Data for analysis -

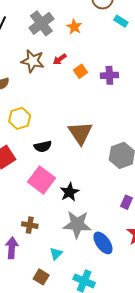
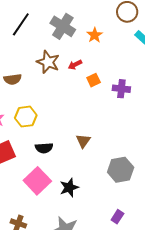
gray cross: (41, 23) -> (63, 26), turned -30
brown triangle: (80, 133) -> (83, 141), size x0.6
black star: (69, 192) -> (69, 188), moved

---

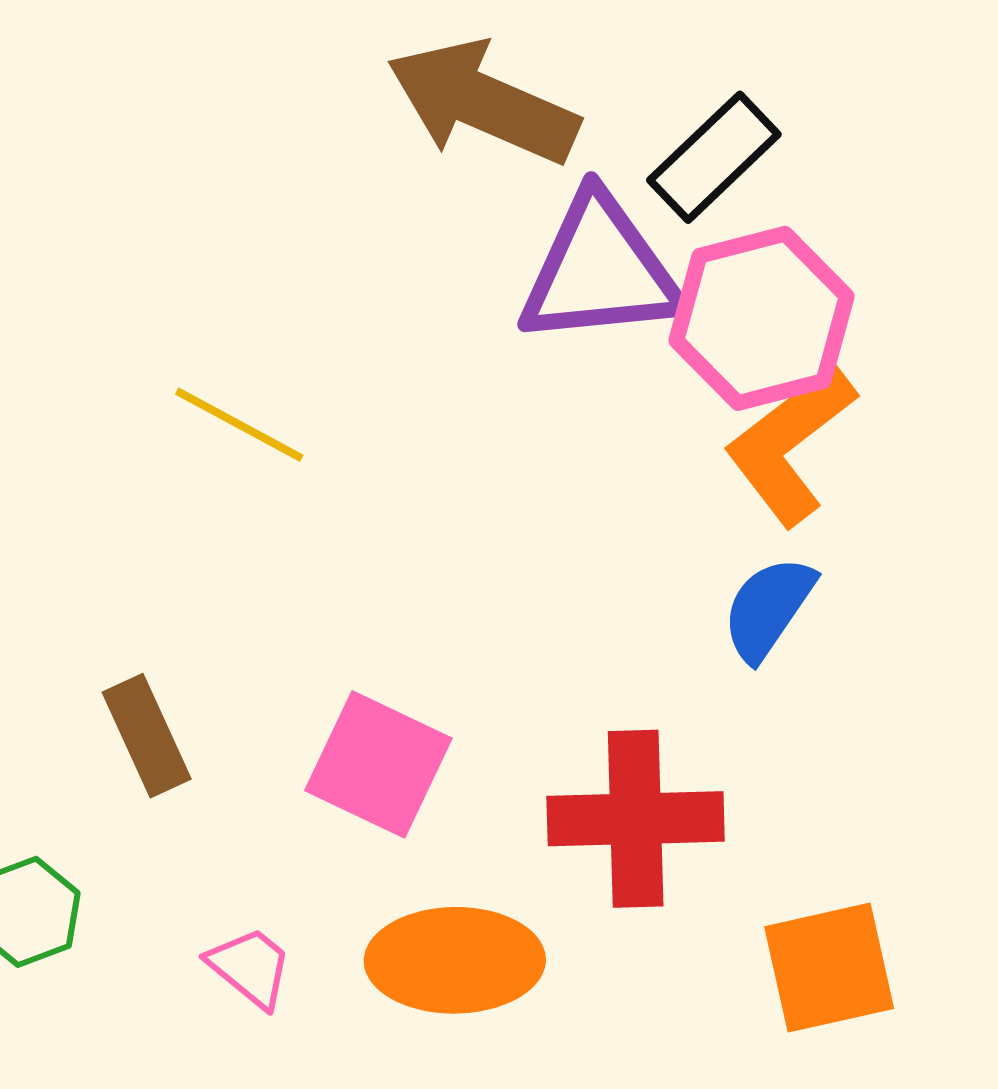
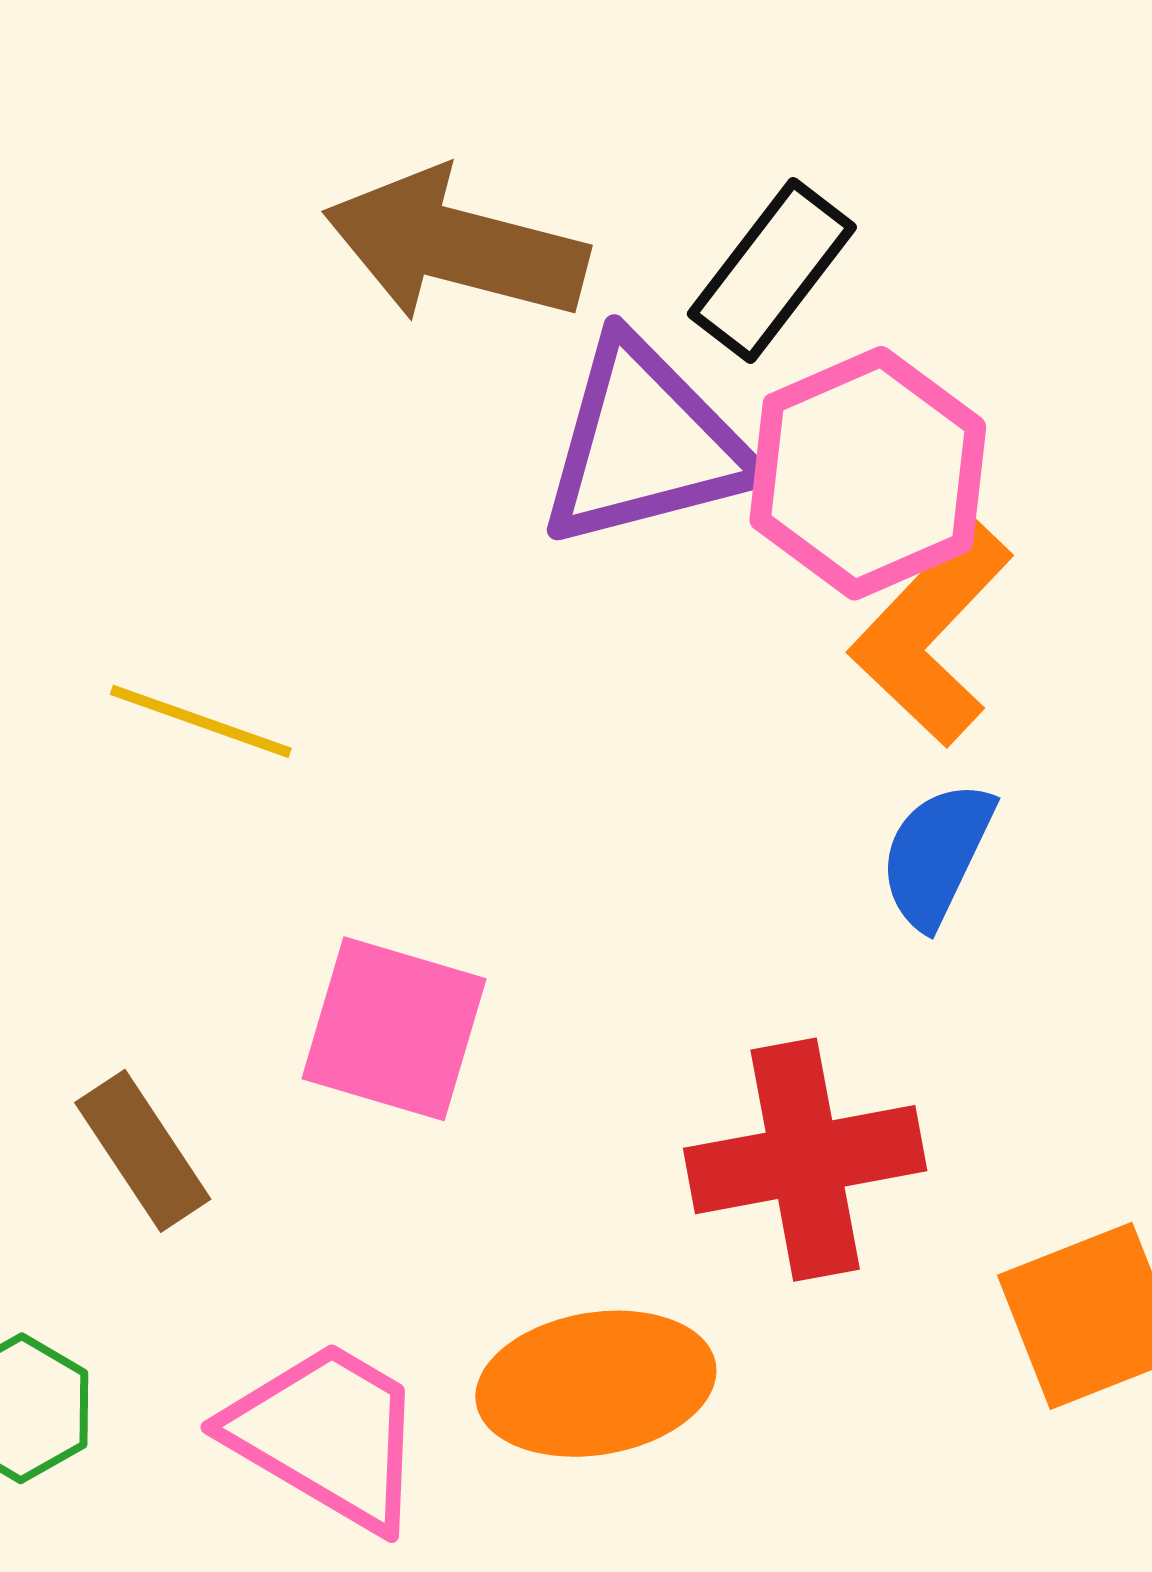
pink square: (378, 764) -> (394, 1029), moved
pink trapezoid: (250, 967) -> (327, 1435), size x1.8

* * *

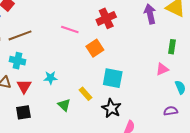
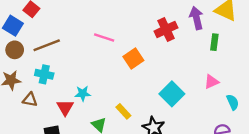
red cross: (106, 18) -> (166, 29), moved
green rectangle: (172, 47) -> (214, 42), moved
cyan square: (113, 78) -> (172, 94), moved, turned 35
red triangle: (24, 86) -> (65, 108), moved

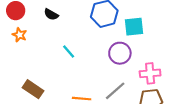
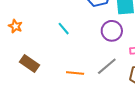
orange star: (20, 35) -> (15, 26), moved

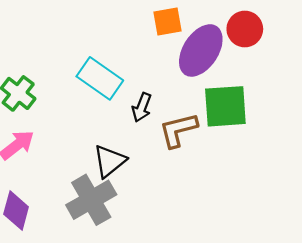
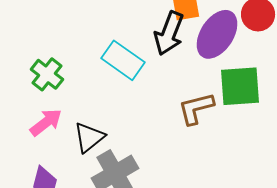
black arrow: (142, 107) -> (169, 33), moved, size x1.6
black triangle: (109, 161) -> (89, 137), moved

About this task -
Reproduce every line in the records above that contains the word "pink".

Worked solution -
pink square: (378, 764) -> (394, 1029), moved
pink trapezoid: (250, 967) -> (327, 1435), size x1.8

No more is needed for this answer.